- What is expected
Every entry below should be repeated exactly; the pictures should not.

- Data
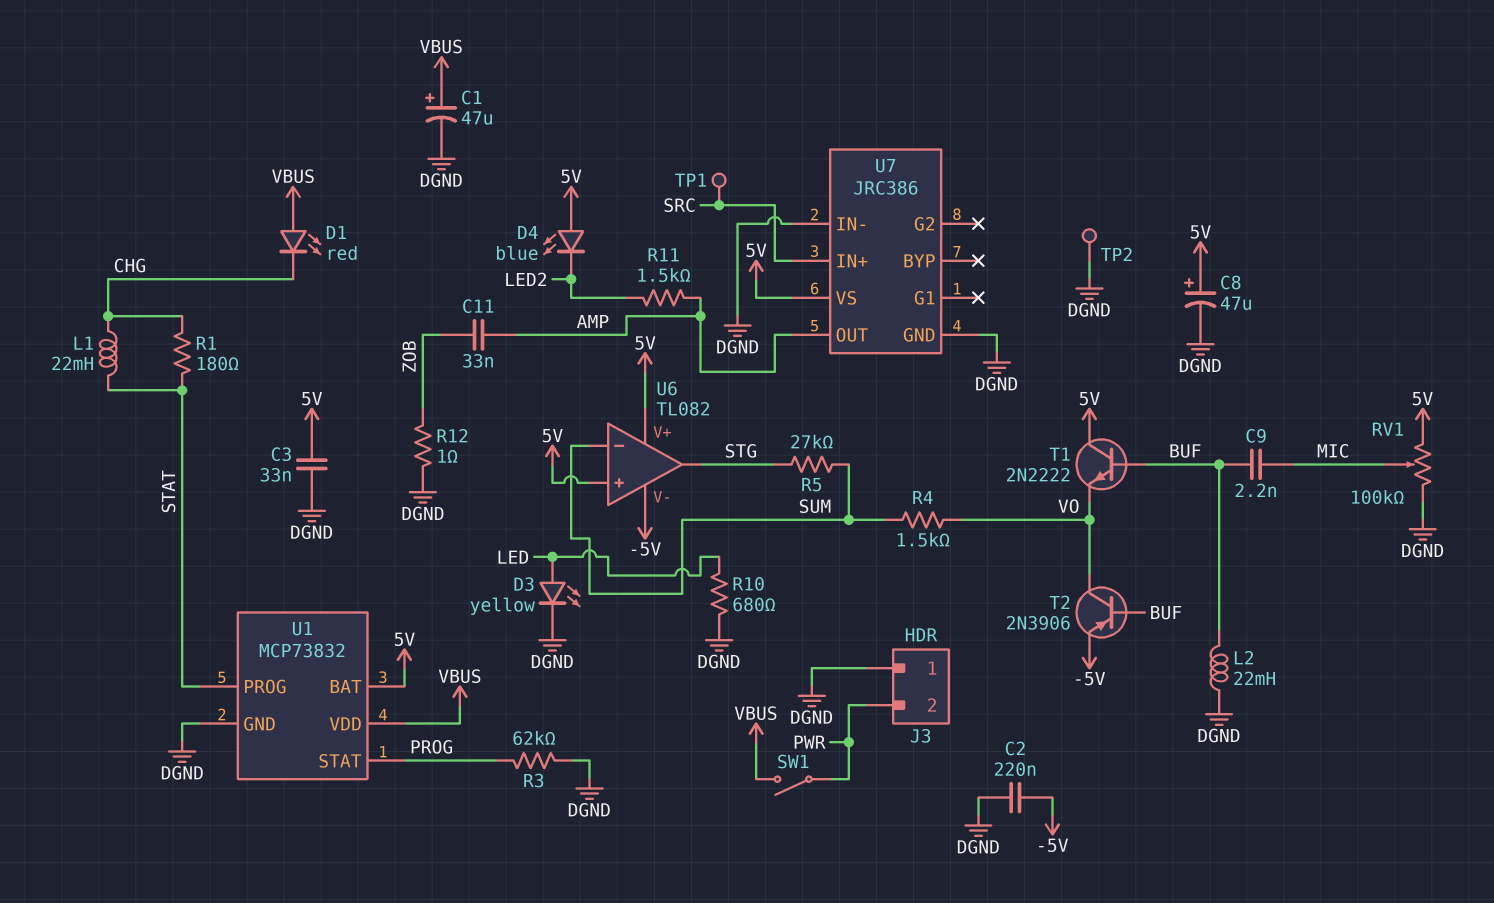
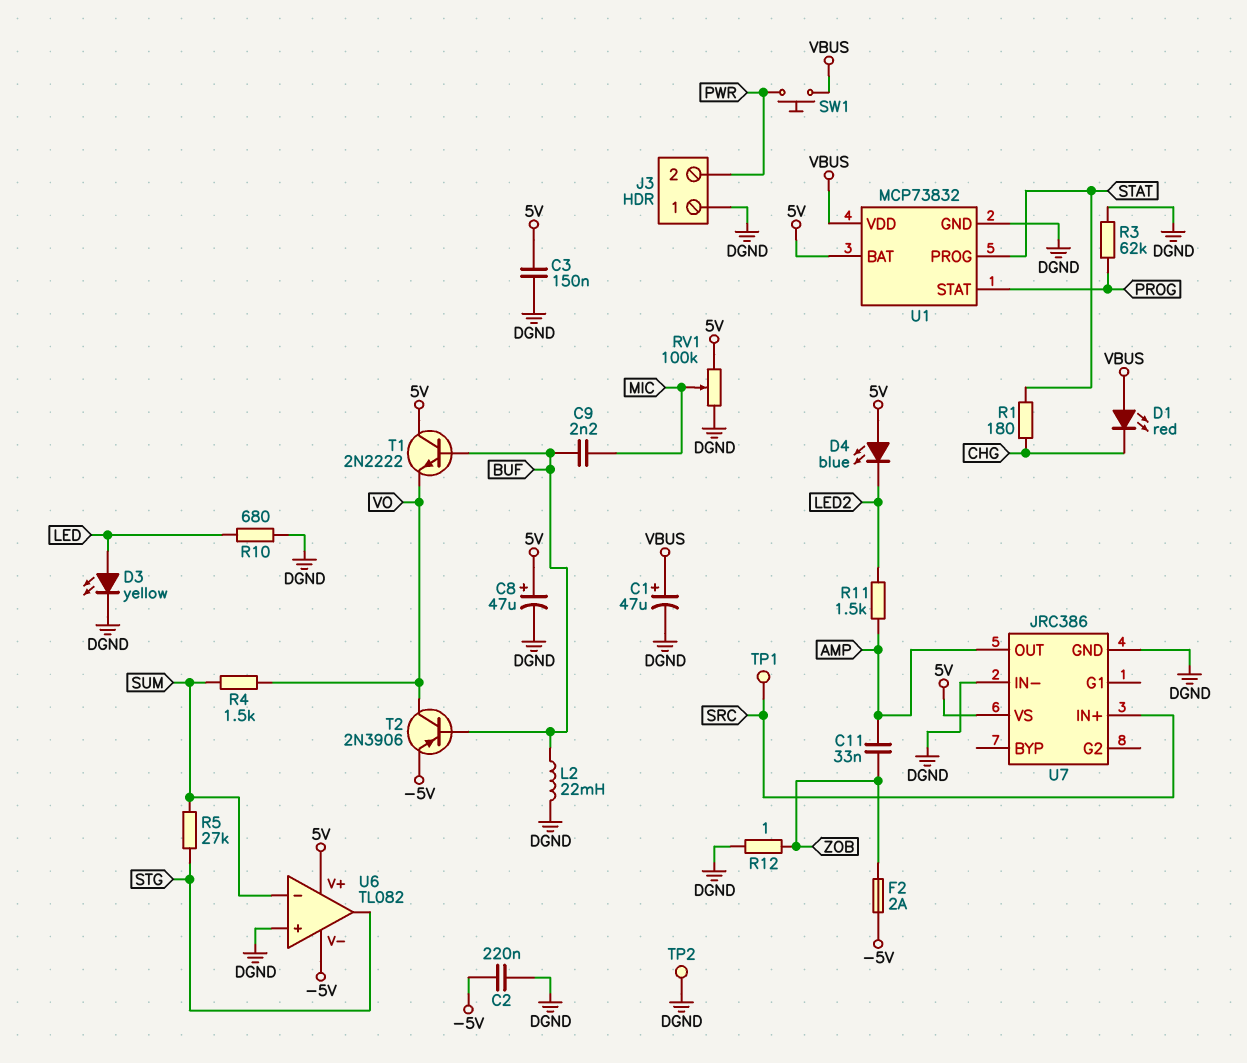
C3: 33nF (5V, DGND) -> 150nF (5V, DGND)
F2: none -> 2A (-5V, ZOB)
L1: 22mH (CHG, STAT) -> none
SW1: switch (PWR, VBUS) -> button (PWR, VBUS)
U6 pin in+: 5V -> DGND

- Answer space
C3: 33nF (5V, DGND) -> 150nF (5V, DGND)
F2: none -> 2A (-5V, ZOB)
L1: 22mH (CHG, STAT) -> none
SW1: switch (PWR, VBUS) -> button (PWR, VBUS)
U6 pin in+: 5V -> DGND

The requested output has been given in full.